> _PROBLEM STATEMENT_: In your copy of the listing below, reproduce each word exactly and include no pictures.

> _SUPPLIED DATA_:
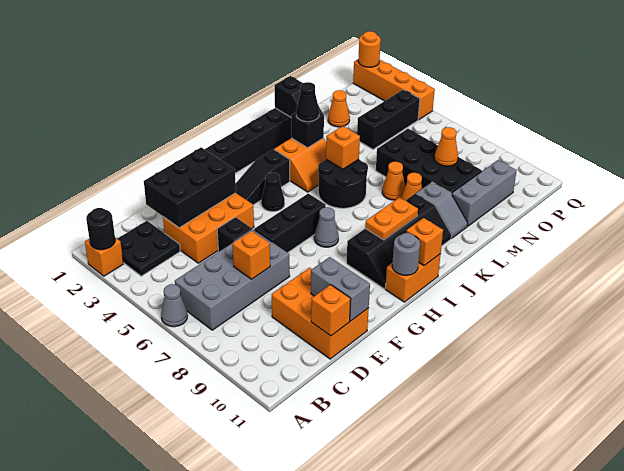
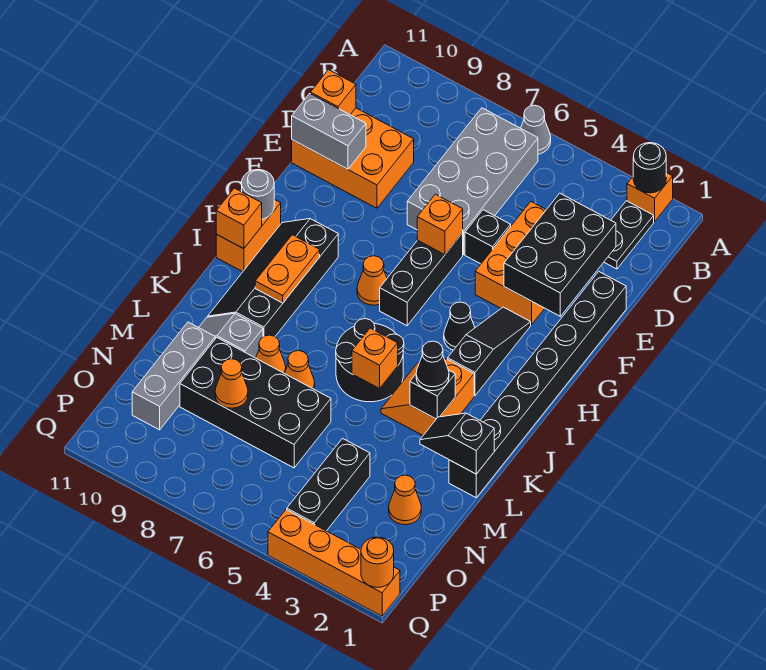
black plate B2:C3 level 1 -> black plate B2:C2 level 1
orange brick D7 level 2 -> orange brick F6 level 2
grey cone H7 level 1 -> orange cone H7 level 1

> _THE ANSWER_:
black plate B2:C3 level 1 -> black plate B2:C2 level 1
orange brick D7 level 2 -> orange brick F6 level 2
grey cone H7 level 1 -> orange cone H7 level 1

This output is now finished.